Use the entries below and reproduce exactly the lines from the one containing "red cone I3 level 2 -> none" down to the one containing "purple plate K6", both of them included.

MATERIAL FOR THIS EXERCISE:
+++

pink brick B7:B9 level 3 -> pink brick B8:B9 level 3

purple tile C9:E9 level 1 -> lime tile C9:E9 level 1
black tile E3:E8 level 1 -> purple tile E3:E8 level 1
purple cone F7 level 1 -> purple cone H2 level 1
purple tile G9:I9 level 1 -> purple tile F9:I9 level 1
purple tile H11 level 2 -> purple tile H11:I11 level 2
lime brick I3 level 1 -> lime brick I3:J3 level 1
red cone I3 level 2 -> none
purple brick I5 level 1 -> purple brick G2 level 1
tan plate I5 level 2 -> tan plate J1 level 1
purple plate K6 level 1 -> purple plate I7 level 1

+++

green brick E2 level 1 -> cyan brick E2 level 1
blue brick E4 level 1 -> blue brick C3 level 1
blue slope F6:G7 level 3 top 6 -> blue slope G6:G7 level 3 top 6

+++

OUTPUT BELOW:
red cone I3 level 2 -> none
purple brick I5 level 1 -> purple brick G2 level 1
tan plate I5 level 2 -> tan plate J1 level 1
purple plate K6 level 1 -> purple plate I7 level 1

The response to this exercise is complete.